> Exercise: Go through the entries below. Copy each line in which "cube" appears.

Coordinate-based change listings
+++

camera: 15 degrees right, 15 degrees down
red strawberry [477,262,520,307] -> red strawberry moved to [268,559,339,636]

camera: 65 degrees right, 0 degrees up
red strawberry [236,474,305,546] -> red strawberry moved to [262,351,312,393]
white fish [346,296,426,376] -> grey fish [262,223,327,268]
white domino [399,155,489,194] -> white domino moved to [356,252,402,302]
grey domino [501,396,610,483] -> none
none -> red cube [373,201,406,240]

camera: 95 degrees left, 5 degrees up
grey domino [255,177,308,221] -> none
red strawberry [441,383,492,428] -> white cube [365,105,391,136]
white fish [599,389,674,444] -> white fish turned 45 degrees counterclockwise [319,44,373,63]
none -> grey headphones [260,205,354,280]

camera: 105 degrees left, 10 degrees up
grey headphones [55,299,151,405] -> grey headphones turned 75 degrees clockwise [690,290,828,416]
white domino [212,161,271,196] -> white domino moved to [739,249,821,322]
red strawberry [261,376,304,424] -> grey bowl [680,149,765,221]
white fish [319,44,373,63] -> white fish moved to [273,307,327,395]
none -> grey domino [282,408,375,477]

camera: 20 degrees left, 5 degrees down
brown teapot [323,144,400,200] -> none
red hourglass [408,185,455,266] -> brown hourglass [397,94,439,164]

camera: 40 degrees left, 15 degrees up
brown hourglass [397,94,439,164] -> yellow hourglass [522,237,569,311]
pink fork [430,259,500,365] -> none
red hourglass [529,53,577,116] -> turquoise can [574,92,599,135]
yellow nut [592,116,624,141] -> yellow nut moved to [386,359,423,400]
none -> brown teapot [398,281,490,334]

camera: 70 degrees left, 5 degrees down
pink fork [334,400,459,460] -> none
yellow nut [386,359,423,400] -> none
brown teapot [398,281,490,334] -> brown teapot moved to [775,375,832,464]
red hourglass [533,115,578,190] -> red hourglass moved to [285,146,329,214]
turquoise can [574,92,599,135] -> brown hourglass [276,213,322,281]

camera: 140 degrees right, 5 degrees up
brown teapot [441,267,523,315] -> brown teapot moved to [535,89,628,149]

+++

> Response area:
none -> red cube [373,201,406,240]
red strawberry [441,383,492,428] -> white cube [365,105,391,136]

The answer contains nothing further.